DATA SUPPLIED →
★ ★ ★ ★ ★ ★ ★
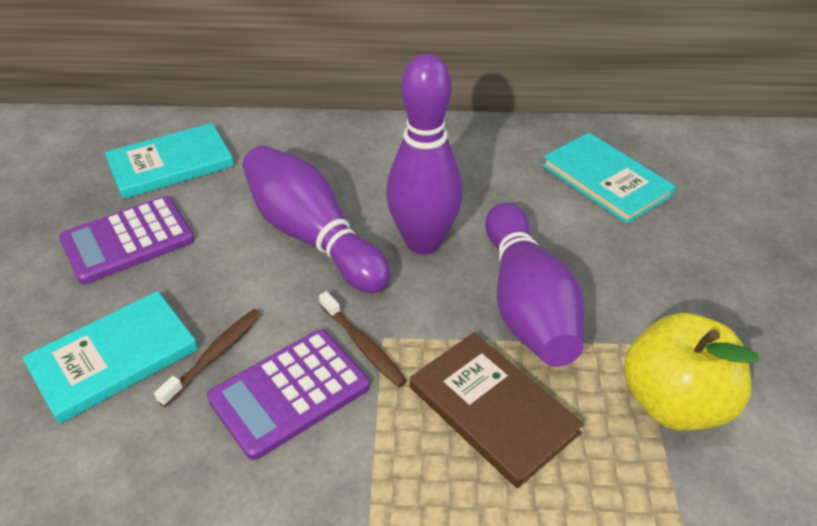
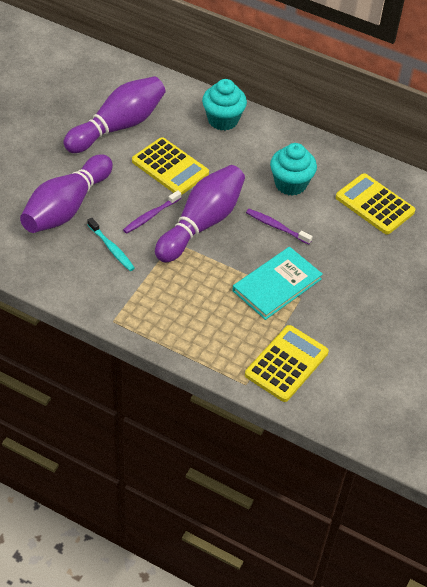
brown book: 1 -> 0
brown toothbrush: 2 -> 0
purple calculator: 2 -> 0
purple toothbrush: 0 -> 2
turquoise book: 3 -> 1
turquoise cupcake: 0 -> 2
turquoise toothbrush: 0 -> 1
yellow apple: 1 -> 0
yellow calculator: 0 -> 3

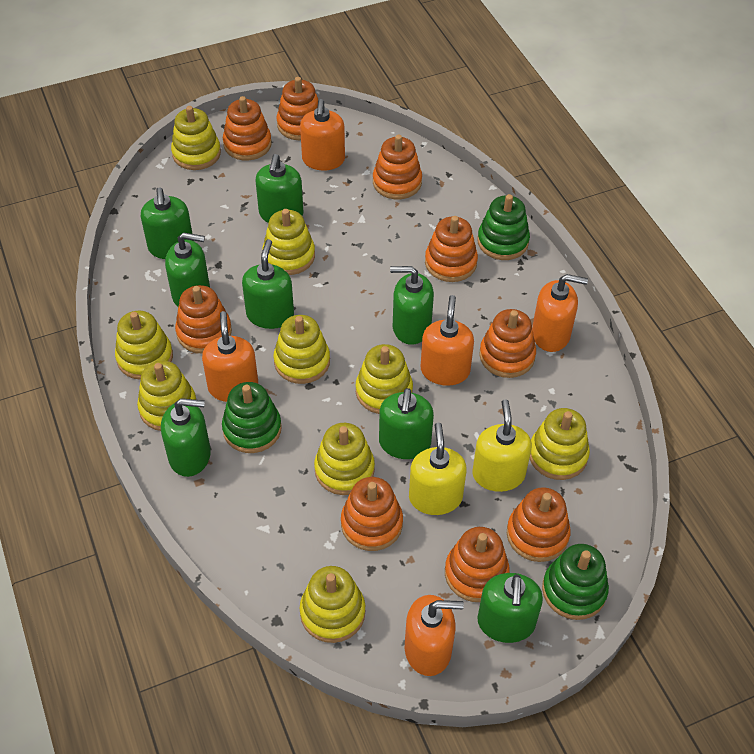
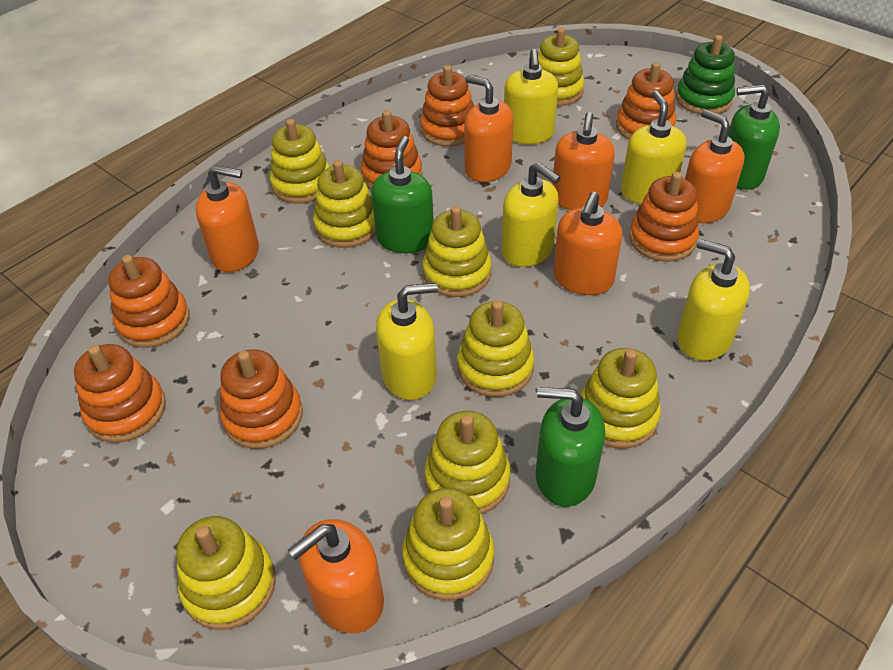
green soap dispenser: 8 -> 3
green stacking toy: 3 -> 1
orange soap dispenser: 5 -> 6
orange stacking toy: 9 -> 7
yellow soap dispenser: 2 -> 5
★ ★ ★ ★ ★ ★ ★
PROBLEM REQUIREMENTS → Where the data contains an image, skip the image and copy everything else exactly as it appears.

WRITTEN ANSWER →
brown book: 1 -> 0
brown toothbrush: 2 -> 0
purple calculator: 2 -> 0
purple toothbrush: 0 -> 2
turquoise book: 3 -> 1
turquoise cupcake: 0 -> 2
turquoise toothbrush: 0 -> 1
yellow apple: 1 -> 0
yellow calculator: 0 -> 3

green soap dispenser: 8 -> 3
green stacking toy: 3 -> 1
orange soap dispenser: 5 -> 6
orange stacking toy: 9 -> 7
yellow soap dispenser: 2 -> 5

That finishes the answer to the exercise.